- [Information given]:
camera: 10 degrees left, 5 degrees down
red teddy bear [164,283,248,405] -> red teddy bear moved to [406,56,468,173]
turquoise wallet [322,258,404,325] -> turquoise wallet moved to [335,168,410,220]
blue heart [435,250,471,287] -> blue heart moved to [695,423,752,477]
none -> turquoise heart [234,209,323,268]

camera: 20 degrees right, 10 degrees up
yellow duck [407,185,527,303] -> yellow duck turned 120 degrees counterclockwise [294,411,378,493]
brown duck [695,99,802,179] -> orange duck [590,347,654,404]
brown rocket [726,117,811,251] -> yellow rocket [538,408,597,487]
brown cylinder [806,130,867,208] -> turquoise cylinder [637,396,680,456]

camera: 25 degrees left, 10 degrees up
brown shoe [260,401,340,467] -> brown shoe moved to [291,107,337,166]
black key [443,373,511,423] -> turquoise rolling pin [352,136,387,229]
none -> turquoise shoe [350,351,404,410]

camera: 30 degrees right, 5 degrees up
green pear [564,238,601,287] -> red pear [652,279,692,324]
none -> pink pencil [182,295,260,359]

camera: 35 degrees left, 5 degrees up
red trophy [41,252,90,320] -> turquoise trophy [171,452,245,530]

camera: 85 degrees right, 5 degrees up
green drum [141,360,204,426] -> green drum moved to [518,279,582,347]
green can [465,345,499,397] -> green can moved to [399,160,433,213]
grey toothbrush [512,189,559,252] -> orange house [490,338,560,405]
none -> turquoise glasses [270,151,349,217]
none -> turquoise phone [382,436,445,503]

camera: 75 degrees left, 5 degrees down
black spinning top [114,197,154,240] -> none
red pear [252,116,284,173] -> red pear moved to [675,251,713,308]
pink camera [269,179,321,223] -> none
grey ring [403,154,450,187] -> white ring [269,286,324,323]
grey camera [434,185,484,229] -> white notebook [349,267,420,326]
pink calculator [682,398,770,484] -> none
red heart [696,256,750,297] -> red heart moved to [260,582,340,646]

- [Work task]: For this exercise, output all the data exactly as shown above.

- [Response below]:
camera: 10 degrees left, 5 degrees down
red teddy bear [164,283,248,405] -> red teddy bear moved to [406,56,468,173]
turquoise wallet [322,258,404,325] -> turquoise wallet moved to [335,168,410,220]
blue heart [435,250,471,287] -> blue heart moved to [695,423,752,477]
none -> turquoise heart [234,209,323,268]

camera: 20 degrees right, 10 degrees up
yellow duck [407,185,527,303] -> yellow duck turned 120 degrees counterclockwise [294,411,378,493]
brown duck [695,99,802,179] -> orange duck [590,347,654,404]
brown rocket [726,117,811,251] -> yellow rocket [538,408,597,487]
brown cylinder [806,130,867,208] -> turquoise cylinder [637,396,680,456]

camera: 25 degrees left, 10 degrees up
brown shoe [260,401,340,467] -> brown shoe moved to [291,107,337,166]
black key [443,373,511,423] -> turquoise rolling pin [352,136,387,229]
none -> turquoise shoe [350,351,404,410]

camera: 30 degrees right, 5 degrees up
green pear [564,238,601,287] -> red pear [652,279,692,324]
none -> pink pencil [182,295,260,359]

camera: 35 degrees left, 5 degrees up
red trophy [41,252,90,320] -> turquoise trophy [171,452,245,530]

camera: 85 degrees right, 5 degrees up
green drum [141,360,204,426] -> green drum moved to [518,279,582,347]
green can [465,345,499,397] -> green can moved to [399,160,433,213]
grey toothbrush [512,189,559,252] -> orange house [490,338,560,405]
none -> turquoise glasses [270,151,349,217]
none -> turquoise phone [382,436,445,503]

camera: 75 degrees left, 5 degrees down
black spinning top [114,197,154,240] -> none
red pear [252,116,284,173] -> red pear moved to [675,251,713,308]
pink camera [269,179,321,223] -> none
grey ring [403,154,450,187] -> white ring [269,286,324,323]
grey camera [434,185,484,229] -> white notebook [349,267,420,326]
pink calculator [682,398,770,484] -> none
red heart [696,256,750,297] -> red heart moved to [260,582,340,646]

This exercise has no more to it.